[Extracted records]
===
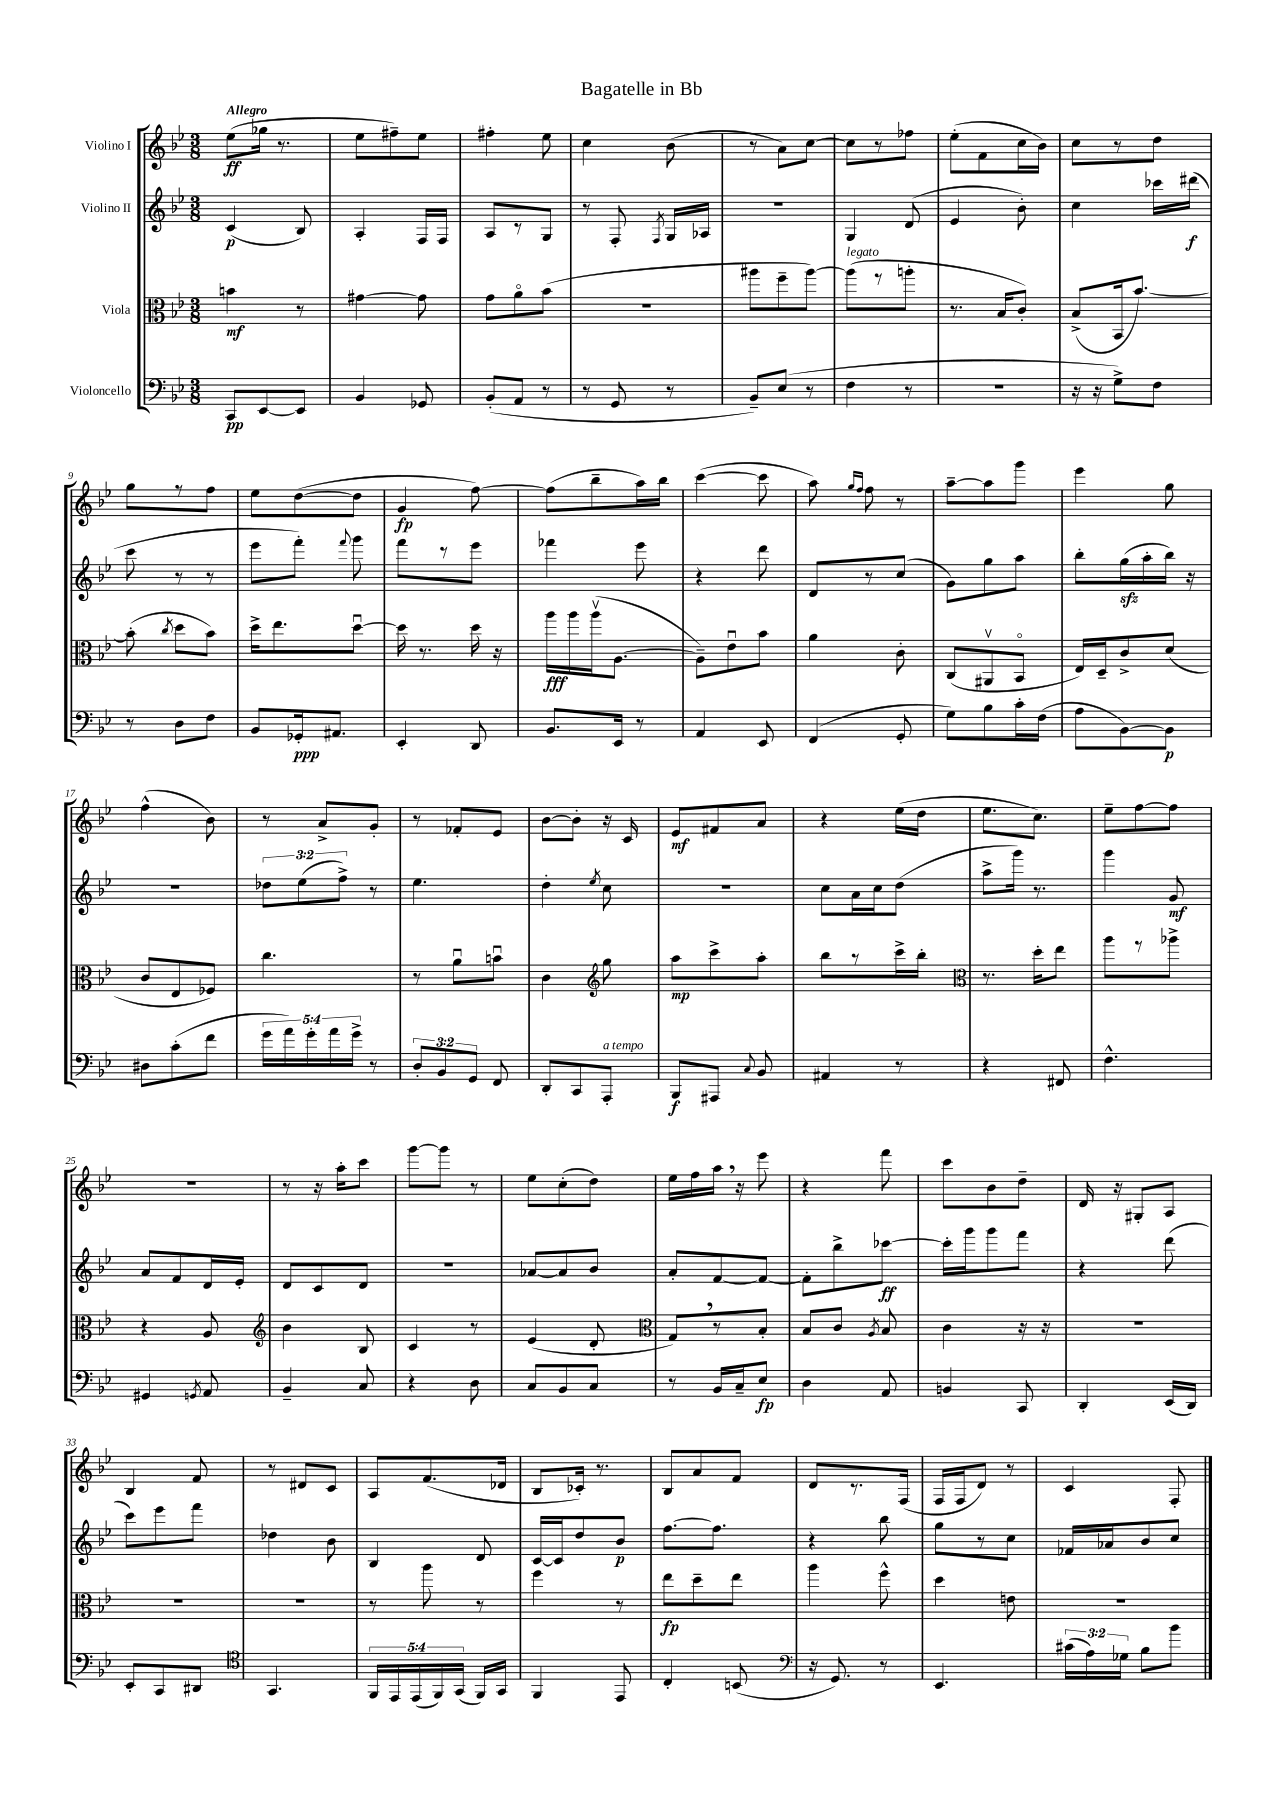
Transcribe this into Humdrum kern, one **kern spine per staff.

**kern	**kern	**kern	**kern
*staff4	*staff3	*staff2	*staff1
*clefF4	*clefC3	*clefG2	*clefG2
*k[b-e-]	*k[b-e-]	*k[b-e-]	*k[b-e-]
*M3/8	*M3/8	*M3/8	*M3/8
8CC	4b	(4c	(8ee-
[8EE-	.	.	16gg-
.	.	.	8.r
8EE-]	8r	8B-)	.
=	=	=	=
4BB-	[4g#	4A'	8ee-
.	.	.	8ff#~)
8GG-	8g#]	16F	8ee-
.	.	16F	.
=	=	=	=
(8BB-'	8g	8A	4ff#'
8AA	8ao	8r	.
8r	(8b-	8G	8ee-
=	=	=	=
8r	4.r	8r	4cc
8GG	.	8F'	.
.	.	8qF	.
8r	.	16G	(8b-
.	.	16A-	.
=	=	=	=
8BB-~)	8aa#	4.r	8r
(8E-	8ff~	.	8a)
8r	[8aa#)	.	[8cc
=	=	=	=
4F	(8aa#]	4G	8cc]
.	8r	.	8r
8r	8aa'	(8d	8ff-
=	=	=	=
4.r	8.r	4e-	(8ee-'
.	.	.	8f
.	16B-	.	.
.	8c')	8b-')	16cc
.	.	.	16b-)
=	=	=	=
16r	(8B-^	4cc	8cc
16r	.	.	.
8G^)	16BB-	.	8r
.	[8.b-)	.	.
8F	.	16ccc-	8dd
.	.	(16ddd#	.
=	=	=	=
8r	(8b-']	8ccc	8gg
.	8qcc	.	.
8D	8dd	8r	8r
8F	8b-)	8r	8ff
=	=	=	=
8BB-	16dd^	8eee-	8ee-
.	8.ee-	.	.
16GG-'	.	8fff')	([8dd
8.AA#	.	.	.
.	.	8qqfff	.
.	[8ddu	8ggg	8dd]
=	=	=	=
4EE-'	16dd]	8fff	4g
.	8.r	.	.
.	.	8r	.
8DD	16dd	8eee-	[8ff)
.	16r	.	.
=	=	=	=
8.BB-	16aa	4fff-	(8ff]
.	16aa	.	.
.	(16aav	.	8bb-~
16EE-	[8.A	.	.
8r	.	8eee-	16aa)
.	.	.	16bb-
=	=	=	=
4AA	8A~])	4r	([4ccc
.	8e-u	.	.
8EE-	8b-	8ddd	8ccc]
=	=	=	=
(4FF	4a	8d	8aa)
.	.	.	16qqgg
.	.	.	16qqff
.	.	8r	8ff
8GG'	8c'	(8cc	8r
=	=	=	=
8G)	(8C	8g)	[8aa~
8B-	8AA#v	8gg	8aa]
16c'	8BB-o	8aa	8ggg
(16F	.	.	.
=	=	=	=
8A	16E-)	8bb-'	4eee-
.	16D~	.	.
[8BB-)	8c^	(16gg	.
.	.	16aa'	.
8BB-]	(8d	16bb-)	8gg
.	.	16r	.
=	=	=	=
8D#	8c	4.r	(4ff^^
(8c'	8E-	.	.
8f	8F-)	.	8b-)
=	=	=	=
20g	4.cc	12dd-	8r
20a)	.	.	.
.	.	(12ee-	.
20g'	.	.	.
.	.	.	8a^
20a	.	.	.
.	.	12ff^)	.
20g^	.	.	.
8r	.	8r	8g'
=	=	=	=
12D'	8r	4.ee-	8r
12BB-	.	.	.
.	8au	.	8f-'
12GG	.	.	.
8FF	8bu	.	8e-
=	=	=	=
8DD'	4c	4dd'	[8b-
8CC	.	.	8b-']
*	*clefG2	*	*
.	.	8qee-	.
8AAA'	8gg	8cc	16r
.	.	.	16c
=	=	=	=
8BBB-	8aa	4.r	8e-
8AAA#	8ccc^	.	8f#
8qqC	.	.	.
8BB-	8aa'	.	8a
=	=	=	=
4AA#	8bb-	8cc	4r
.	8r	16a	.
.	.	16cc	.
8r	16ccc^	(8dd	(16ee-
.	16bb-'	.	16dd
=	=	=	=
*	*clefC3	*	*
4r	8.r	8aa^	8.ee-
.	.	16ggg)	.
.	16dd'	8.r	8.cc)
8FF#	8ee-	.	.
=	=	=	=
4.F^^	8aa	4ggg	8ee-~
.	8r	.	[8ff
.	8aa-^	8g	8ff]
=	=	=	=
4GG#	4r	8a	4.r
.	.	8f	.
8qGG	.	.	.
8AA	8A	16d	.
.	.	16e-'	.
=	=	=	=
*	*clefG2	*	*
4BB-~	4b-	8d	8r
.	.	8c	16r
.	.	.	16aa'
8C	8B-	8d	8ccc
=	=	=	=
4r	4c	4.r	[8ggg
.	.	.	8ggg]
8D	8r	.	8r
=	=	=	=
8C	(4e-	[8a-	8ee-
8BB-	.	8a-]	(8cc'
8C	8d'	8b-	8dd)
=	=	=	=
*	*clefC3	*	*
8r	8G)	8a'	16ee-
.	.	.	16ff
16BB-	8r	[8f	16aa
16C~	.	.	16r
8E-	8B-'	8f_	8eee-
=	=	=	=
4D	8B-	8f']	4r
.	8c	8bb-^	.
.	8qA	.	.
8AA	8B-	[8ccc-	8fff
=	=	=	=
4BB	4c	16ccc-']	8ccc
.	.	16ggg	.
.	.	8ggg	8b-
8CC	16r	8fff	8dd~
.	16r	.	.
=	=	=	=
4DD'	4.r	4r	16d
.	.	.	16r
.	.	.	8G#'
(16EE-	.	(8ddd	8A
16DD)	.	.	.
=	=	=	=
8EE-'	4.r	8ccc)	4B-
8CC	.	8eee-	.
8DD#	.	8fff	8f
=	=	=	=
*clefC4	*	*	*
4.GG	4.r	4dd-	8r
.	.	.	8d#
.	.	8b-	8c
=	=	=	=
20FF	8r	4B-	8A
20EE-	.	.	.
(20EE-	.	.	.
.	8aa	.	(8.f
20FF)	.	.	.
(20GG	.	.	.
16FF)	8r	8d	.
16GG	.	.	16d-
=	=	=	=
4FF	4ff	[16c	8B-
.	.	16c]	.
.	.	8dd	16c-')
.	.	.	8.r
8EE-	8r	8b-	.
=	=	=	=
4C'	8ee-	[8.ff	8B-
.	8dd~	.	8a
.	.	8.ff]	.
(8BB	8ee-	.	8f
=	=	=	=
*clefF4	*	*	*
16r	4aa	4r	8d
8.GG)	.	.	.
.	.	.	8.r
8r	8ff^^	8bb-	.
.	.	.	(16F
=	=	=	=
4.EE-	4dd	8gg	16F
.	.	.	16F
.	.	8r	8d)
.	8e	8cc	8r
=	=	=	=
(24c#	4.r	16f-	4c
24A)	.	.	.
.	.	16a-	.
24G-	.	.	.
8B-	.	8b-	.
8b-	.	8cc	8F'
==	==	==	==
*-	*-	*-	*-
===
> [Set exercise] Please give only the number of lines in the listing above that contain the string "kern", matching case exactly.

> [Task output] 2